Copy out verbatim the records below, from the line with "The height and width of the screenshot is (540, 960). Find" up to and including the line with "The image size is (960, 540). In".

╔══

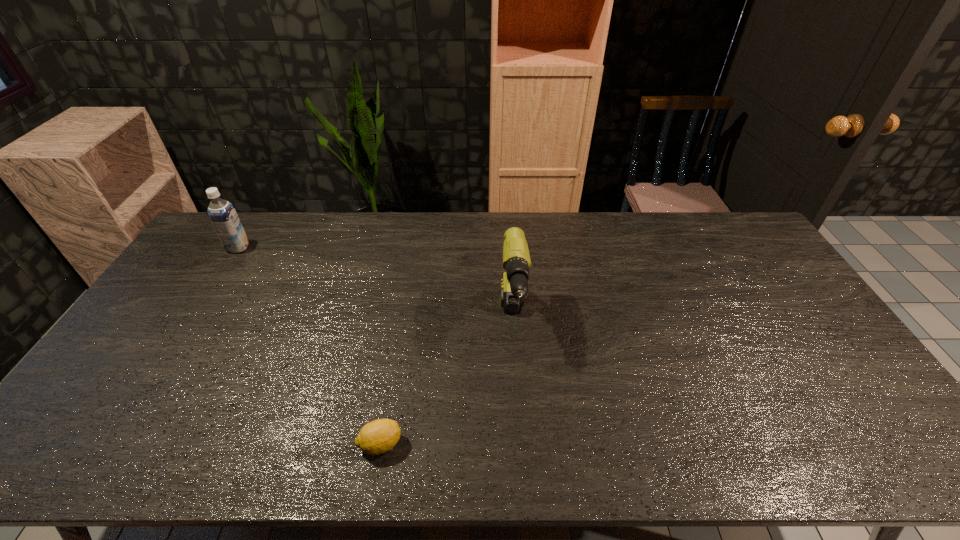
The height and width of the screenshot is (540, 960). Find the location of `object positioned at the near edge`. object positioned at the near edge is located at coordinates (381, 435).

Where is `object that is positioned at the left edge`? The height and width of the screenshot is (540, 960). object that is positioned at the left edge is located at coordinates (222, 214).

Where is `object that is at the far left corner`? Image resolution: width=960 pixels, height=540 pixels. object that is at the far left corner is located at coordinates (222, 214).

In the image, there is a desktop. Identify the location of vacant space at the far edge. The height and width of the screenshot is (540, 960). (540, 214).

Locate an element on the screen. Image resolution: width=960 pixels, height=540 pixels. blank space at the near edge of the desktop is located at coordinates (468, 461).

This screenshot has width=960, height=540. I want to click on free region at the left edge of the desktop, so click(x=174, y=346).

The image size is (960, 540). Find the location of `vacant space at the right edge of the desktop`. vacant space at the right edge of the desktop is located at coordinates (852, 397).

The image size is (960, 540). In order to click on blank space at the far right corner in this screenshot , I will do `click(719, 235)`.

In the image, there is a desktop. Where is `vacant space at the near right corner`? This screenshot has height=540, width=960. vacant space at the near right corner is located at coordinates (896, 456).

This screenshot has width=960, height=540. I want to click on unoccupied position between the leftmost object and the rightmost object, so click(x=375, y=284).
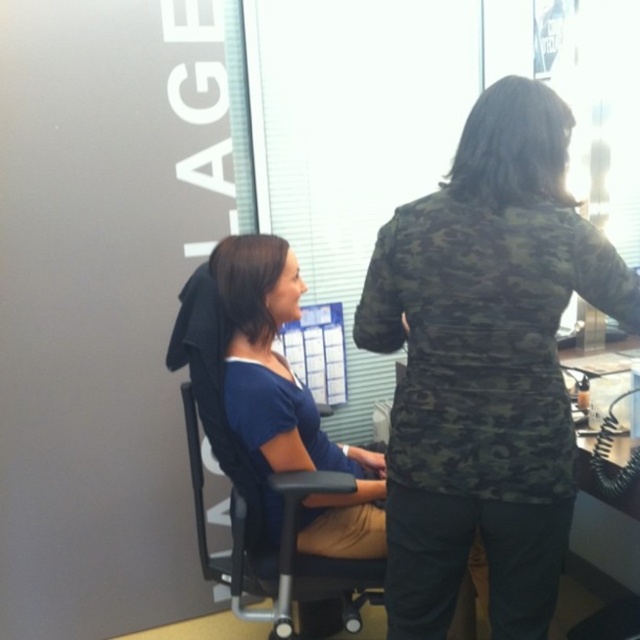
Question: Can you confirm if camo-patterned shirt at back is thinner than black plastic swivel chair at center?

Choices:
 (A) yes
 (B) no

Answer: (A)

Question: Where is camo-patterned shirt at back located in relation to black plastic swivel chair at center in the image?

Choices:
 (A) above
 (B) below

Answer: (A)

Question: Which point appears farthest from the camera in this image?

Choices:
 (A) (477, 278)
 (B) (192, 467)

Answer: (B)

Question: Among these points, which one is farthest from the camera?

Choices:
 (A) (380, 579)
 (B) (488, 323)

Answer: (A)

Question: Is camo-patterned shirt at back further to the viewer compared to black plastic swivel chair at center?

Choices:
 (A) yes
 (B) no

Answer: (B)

╚══
╔══

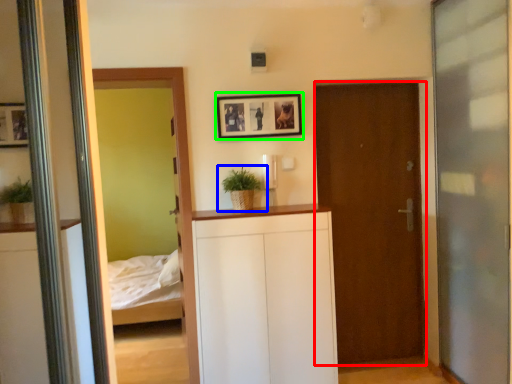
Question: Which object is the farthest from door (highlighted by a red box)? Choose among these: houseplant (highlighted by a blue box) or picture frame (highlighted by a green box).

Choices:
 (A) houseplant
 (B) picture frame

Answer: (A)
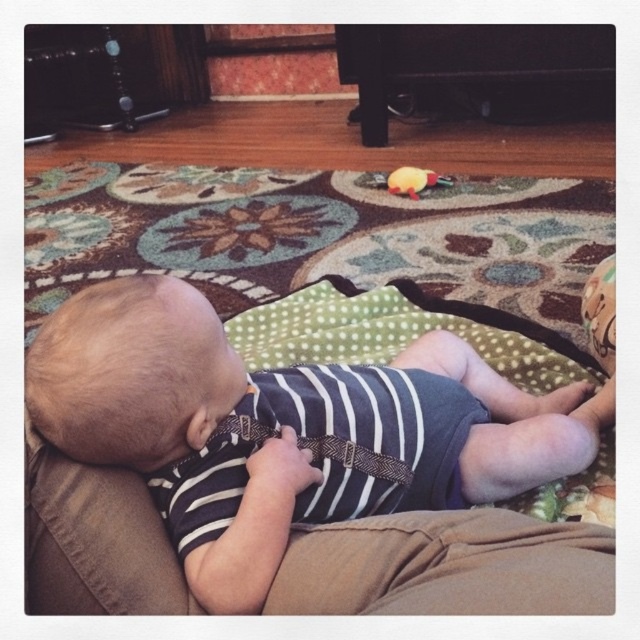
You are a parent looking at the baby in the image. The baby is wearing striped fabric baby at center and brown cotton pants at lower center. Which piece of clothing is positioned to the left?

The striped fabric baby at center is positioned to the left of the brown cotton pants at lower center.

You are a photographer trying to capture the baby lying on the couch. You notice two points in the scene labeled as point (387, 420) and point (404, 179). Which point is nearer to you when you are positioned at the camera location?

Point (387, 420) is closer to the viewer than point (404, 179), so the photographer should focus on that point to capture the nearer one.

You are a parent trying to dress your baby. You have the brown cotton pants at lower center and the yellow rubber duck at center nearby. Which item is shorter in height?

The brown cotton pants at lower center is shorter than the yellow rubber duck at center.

╚══

**Answer box:**
The height and width of the screenshot is (540, 960). Find the location of `object positioned at the near edge`. object positioned at the near edge is located at coordinates (381, 435).

Where is `object that is positioned at the left edge`? The height and width of the screenshot is (540, 960). object that is positioned at the left edge is located at coordinates (222, 214).

Where is `object that is at the far left corner`? Image resolution: width=960 pixels, height=540 pixels. object that is at the far left corner is located at coordinates (222, 214).

In the image, there is a desktop. Identify the location of vacant space at the far edge. The height and width of the screenshot is (540, 960). (540, 214).

Locate an element on the screen. Image resolution: width=960 pixels, height=540 pixels. blank space at the near edge of the desktop is located at coordinates (468, 461).

This screenshot has width=960, height=540. I want to click on free region at the left edge of the desktop, so click(x=174, y=346).

The image size is (960, 540). Find the location of `vacant space at the right edge of the desktop`. vacant space at the right edge of the desktop is located at coordinates (852, 397).

The image size is (960, 540). In order to click on blank space at the far right corner in this screenshot , I will do `click(719, 235)`.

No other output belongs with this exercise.